● **The request**:
Copy the material from the line containing "XSA: 2:08 -> 2:10" through the line containing "ZMR: 11:16 -> 11:18", replacing "none" with "off" and leaving everything else unchanged.
— Start of Data for this exercise —
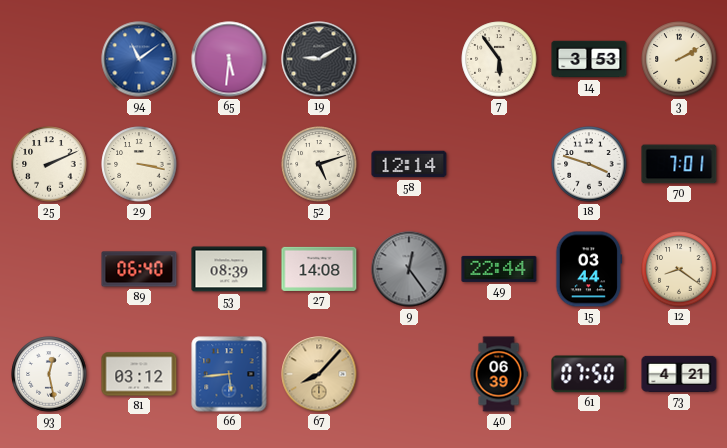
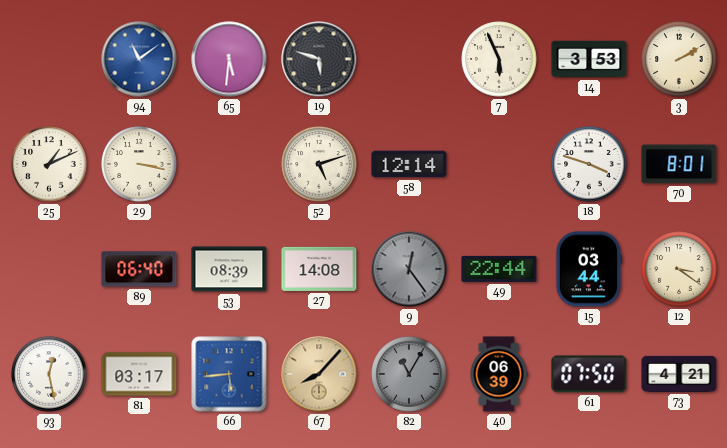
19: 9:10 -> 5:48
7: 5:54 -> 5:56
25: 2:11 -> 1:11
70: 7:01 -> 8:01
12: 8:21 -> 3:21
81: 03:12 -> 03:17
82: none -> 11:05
— End of Data for this exercise —
— Start of Data for this exercise —
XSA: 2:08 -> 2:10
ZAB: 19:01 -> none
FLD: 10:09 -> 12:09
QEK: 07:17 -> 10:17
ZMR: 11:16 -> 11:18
— End of Data for this exercise —
● **Full solution**:
XSA: 2:08 -> 2:10
ZAB: 19:01 -> off
FLD: 10:09 -> 12:09
QEK: 07:17 -> 10:17
ZMR: 11:16 -> 11:18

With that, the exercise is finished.